▶ [Problem to work on]: All pictures are to be dropped, and everything else in the data duplicated exactly.

▶ [Data]:
###

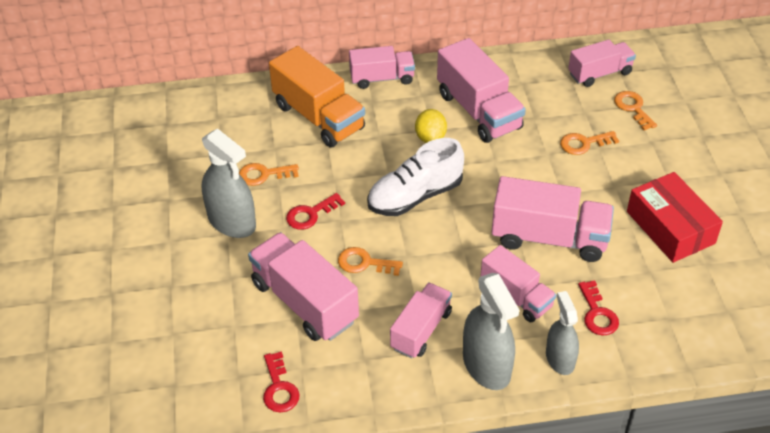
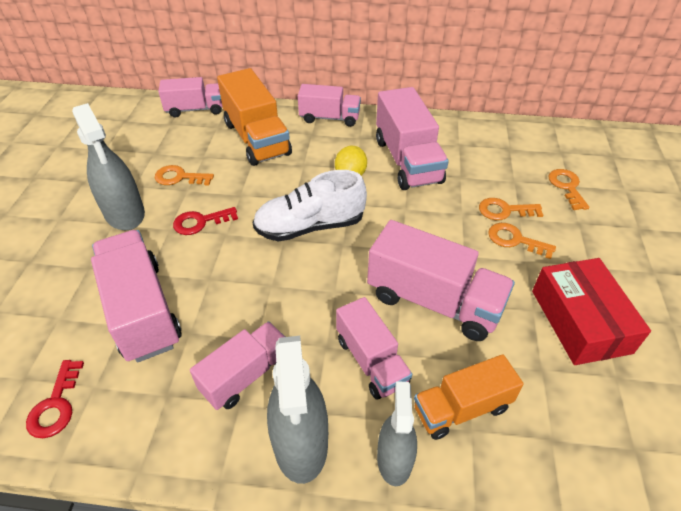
camera: 15 degrees right, 0 degrees up
(364, 263) = (225, 283): orange key -> orange key (515, 240)
(597, 313) = (461, 408): red key -> orange truck
(599, 73) = (540, 149): pink truck -> pink truck (195, 109)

###

▶ [Response to this exercise]:
camera: 15 degrees right, 0 degrees up
(364, 263) = (225, 283): orange key -> orange key (515, 240)
(597, 313) = (461, 408): red key -> orange truck
(599, 73) = (540, 149): pink truck -> pink truck (195, 109)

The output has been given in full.